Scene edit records
* * * * * * * * *
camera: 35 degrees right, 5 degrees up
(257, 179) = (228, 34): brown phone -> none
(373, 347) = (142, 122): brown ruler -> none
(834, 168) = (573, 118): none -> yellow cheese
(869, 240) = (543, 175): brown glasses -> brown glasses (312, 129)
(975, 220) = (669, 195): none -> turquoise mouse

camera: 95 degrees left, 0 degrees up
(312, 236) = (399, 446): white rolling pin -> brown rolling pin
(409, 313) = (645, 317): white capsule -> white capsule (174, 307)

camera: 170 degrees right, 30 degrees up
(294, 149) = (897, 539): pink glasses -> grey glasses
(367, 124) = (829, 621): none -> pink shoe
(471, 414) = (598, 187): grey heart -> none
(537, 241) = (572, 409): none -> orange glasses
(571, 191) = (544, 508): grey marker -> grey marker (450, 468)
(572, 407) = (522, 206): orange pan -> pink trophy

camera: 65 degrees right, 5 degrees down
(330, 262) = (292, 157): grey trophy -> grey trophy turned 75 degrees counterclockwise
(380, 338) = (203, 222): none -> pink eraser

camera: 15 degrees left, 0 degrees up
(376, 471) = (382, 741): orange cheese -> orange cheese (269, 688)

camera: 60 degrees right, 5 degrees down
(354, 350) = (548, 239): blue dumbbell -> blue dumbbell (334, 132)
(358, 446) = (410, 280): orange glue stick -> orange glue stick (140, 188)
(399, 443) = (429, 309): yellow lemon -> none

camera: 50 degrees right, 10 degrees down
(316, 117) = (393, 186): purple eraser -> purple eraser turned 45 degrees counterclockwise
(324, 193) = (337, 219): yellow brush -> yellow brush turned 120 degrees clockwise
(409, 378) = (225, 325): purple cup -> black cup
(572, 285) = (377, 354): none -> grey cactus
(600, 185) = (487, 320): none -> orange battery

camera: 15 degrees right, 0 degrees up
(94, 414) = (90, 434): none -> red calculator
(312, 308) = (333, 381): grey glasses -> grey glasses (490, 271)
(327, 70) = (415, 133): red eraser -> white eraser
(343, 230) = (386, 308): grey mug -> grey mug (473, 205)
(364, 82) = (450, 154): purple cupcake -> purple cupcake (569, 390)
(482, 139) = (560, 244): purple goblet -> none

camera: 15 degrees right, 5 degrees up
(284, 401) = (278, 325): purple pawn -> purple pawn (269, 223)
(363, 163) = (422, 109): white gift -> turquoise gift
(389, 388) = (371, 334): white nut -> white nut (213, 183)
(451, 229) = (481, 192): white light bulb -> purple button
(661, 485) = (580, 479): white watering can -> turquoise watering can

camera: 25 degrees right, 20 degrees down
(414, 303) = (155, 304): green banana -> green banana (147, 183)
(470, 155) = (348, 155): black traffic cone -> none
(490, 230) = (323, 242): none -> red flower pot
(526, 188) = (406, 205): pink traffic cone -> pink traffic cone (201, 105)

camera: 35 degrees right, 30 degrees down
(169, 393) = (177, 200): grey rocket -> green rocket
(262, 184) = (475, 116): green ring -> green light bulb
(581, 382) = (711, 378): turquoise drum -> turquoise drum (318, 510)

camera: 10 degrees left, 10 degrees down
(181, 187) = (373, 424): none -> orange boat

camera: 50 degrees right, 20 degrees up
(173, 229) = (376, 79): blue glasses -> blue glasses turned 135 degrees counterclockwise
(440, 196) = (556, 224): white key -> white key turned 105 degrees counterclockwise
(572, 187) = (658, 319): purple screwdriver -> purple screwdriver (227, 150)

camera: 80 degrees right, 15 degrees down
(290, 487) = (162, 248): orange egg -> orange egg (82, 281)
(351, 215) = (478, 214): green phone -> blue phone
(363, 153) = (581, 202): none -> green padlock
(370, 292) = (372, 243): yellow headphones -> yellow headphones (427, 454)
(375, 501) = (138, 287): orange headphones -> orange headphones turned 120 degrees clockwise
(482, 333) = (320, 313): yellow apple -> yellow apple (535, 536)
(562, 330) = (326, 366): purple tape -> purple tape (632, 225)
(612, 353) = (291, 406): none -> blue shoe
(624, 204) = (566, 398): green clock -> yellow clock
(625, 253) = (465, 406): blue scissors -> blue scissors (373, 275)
* * * * * * * * *
§ **To do**
Give back exactly the lines above, from the line containing "(440, 196) = (556, 224): white" through the line containing "(624, 204) = (566, 398): green", with both end lines and nothing more.

§ **Written answer**
(440, 196) = (556, 224): white key -> white key turned 105 degrees counterclockwise
(572, 187) = (658, 319): purple screwdriver -> purple screwdriver (227, 150)

camera: 80 degrees right, 15 degrees down
(290, 487) = (162, 248): orange egg -> orange egg (82, 281)
(351, 215) = (478, 214): green phone -> blue phone
(363, 153) = (581, 202): none -> green padlock
(370, 292) = (372, 243): yellow headphones -> yellow headphones (427, 454)
(375, 501) = (138, 287): orange headphones -> orange headphones turned 120 degrees clockwise
(482, 333) = (320, 313): yellow apple -> yellow apple (535, 536)
(562, 330) = (326, 366): purple tape -> purple tape (632, 225)
(612, 353) = (291, 406): none -> blue shoe
(624, 204) = (566, 398): green clock -> yellow clock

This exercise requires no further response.